Lines of data:
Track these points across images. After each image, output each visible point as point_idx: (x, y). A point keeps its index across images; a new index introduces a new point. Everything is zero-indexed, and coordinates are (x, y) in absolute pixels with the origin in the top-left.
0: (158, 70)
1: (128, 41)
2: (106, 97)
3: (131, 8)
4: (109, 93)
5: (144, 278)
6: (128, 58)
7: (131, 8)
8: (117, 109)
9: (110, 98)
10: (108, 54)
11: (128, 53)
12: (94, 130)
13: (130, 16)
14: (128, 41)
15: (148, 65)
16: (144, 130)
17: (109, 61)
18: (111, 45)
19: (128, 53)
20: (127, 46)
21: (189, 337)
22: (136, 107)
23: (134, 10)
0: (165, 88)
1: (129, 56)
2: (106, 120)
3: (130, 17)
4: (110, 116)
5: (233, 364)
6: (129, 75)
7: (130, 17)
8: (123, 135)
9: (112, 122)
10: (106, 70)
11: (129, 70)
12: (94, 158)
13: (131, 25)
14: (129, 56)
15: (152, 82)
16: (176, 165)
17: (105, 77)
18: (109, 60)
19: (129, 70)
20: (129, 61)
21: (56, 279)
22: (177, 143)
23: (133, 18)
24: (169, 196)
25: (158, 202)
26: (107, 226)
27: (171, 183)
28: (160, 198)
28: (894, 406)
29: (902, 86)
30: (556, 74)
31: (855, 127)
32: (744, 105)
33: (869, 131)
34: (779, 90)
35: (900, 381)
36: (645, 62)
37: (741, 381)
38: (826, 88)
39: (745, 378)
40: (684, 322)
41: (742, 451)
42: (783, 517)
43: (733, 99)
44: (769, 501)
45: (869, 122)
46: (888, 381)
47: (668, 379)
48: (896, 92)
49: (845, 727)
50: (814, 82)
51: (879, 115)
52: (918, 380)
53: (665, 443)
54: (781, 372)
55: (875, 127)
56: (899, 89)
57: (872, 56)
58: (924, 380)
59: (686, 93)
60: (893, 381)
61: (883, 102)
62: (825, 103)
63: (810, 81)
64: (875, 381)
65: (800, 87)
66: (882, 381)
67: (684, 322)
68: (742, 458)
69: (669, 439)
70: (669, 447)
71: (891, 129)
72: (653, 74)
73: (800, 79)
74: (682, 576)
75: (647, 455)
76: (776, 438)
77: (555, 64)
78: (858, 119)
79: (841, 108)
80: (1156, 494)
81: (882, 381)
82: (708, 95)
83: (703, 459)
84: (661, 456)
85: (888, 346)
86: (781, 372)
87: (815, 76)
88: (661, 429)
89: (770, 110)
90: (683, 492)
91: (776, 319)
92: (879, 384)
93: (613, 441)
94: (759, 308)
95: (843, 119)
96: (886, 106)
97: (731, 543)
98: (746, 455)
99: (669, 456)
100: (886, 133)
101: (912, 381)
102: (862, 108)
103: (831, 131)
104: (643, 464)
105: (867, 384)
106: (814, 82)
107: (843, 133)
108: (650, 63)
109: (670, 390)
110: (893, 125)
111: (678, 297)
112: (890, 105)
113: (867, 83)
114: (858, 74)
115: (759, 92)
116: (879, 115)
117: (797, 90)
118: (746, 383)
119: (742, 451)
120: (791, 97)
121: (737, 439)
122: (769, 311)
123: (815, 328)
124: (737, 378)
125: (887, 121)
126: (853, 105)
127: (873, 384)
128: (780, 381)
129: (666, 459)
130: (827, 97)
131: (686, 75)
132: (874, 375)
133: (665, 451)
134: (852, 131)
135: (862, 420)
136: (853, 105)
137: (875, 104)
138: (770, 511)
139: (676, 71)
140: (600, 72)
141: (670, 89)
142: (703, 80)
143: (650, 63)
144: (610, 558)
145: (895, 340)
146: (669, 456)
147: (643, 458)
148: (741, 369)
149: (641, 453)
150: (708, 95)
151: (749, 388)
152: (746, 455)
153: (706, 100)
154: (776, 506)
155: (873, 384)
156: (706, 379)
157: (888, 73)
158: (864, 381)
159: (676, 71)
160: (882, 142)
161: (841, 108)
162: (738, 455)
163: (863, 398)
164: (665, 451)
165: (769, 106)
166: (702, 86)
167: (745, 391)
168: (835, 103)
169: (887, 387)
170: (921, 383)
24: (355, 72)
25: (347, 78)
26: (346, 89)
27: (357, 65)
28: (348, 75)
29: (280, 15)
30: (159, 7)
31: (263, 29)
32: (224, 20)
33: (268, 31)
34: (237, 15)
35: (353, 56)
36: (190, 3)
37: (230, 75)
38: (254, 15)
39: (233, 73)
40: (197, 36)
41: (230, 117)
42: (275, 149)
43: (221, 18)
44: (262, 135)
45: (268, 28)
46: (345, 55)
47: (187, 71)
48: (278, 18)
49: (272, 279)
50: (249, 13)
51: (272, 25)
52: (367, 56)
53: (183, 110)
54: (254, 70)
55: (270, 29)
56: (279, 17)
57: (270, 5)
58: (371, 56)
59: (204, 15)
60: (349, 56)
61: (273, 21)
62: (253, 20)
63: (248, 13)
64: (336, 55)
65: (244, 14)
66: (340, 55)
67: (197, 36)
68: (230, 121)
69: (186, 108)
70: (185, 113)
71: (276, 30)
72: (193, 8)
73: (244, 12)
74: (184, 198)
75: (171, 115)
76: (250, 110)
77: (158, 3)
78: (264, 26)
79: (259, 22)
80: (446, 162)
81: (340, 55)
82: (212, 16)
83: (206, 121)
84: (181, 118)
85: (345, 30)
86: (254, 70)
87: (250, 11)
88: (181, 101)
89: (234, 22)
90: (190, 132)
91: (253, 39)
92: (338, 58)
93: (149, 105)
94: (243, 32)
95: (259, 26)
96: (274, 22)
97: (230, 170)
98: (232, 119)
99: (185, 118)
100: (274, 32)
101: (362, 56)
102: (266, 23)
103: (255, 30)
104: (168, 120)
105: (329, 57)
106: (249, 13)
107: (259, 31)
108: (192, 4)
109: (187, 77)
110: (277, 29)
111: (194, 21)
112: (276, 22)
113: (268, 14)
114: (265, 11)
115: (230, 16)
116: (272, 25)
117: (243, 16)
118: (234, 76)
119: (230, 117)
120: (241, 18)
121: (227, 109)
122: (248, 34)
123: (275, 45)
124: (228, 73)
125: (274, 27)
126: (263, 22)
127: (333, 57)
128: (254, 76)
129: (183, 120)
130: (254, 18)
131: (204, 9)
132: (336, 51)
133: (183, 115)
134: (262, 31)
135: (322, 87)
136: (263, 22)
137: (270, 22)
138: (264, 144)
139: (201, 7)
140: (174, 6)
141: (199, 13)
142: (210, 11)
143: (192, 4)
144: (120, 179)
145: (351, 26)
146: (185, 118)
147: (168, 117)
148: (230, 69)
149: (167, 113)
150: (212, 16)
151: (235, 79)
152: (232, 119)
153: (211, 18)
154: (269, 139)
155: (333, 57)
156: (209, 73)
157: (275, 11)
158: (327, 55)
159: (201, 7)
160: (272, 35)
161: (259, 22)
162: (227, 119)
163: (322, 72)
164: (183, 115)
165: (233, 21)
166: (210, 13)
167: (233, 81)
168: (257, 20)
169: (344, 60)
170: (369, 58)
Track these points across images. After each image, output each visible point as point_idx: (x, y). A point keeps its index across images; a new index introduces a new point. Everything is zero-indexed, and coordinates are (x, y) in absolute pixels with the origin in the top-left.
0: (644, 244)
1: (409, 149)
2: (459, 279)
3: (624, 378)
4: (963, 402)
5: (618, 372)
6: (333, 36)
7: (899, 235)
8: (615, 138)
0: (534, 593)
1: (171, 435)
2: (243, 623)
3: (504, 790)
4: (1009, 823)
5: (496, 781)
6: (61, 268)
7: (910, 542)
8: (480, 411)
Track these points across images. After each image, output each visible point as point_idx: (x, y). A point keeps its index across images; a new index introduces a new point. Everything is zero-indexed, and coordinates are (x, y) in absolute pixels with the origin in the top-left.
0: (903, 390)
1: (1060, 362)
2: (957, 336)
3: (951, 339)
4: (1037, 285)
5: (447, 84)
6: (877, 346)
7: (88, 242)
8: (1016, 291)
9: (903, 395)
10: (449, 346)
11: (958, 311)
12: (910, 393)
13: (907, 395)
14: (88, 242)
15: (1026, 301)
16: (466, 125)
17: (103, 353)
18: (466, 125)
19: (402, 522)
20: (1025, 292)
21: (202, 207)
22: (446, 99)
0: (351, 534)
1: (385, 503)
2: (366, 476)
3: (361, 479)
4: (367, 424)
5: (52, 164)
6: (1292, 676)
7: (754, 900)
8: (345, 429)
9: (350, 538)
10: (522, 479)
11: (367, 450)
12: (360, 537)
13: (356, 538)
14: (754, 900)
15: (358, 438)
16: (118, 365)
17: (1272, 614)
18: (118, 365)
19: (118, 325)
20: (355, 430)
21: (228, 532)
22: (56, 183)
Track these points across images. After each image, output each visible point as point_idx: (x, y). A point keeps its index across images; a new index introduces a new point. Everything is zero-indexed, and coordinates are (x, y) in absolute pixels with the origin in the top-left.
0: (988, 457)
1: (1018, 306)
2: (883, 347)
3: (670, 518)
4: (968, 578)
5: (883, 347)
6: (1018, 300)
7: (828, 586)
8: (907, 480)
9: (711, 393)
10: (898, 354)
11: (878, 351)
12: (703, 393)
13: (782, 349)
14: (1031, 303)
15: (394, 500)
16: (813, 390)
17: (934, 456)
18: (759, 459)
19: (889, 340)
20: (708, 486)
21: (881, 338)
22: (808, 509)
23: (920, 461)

Instruction:
Reproduce only the part of the material that opens with the line containing "24: (169, 196)" and closes with the line containing "28: (894, 406)". In that part, switch "107" to "117" and leave everything else unchanged.

Full output:
24: (169, 196)
25: (158, 202)
26: (117, 226)
27: (171, 183)
28: (160, 198)
28: (894, 406)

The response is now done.